* [DIRECTIONS FOR THIS TASK]
Lines from the one containing "none -> black brick I5:I7 level 1" through the end of the material are to be retyped exactly; do not copy pictures.

* [INPUT]
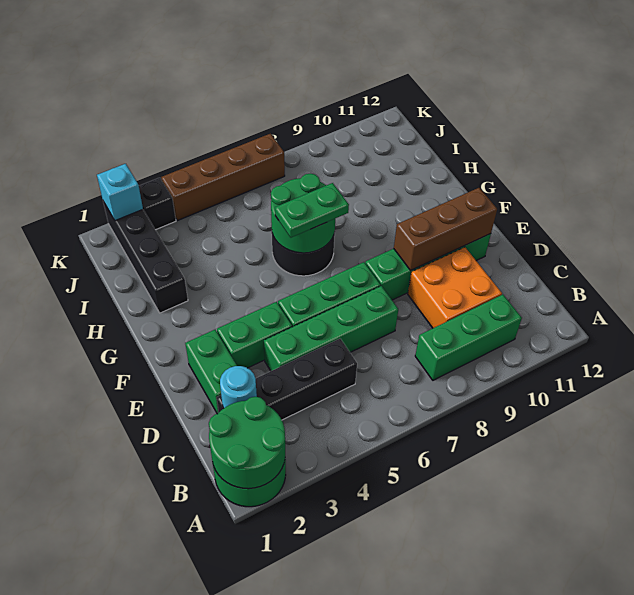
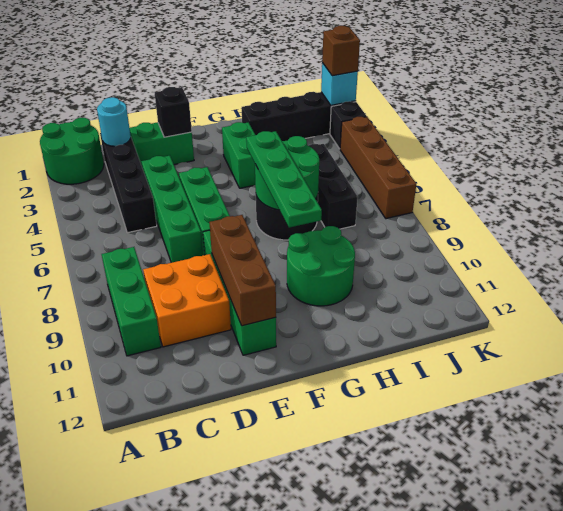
green round brick A1:B2 level 2 -> green round brick G9:H10 level 1
none -> black brick E2 level 2
green brick E3:E4 level 1 -> green brick G3:G4 level 1
green plate G6:G7 level 3 -> green plate G6:G9 level 3
none -> black brick I5:I7 level 1
none -> brown brick K2 level 3

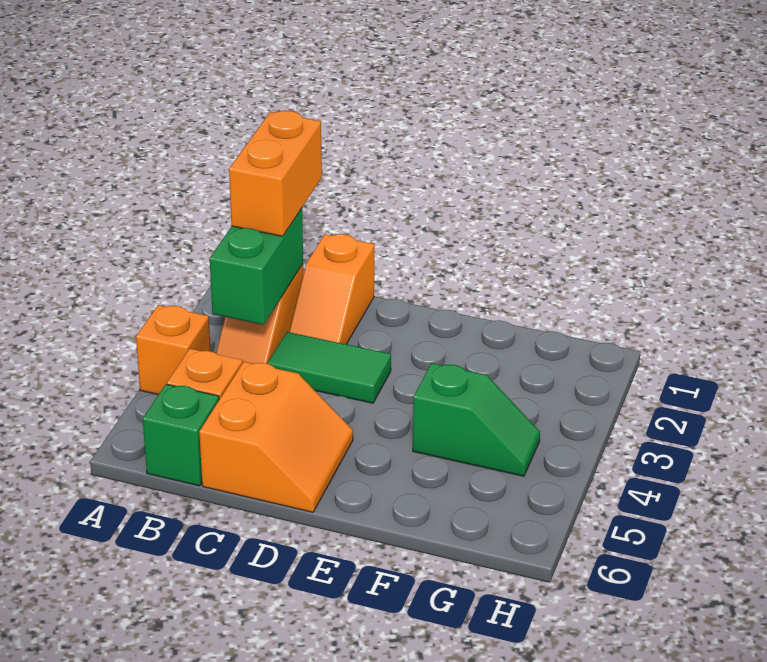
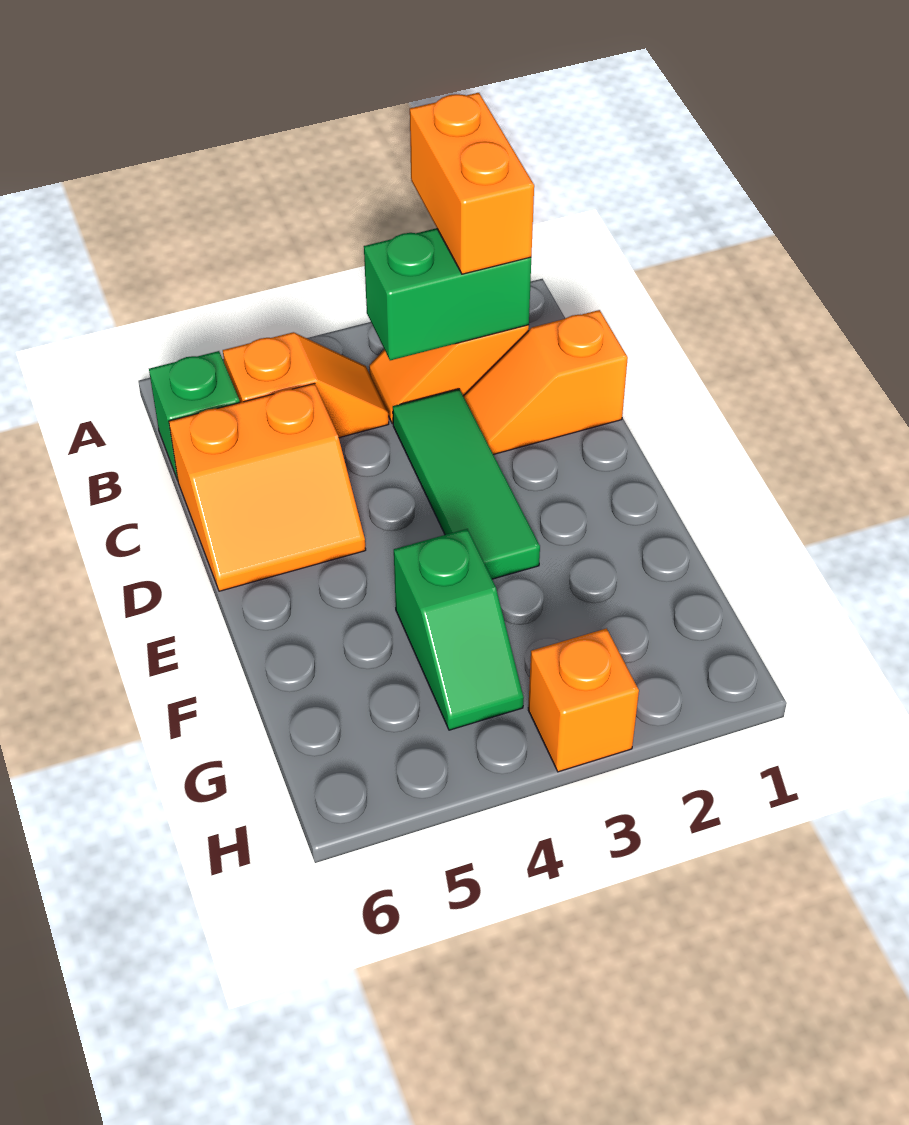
orange brick A4 level 1 -> orange brick H3 level 1
orange brick B1:B2 level 3 -> orange brick A2:B2 level 3
green tile C3:D3 level 1 -> green tile C3:E3 level 1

* [EXPECTED ANSWER]
none -> black brick I5:I7 level 1
none -> brown brick K2 level 3

orange brick A4 level 1 -> orange brick H3 level 1
orange brick B1:B2 level 3 -> orange brick A2:B2 level 3
green tile C3:D3 level 1 -> green tile C3:E3 level 1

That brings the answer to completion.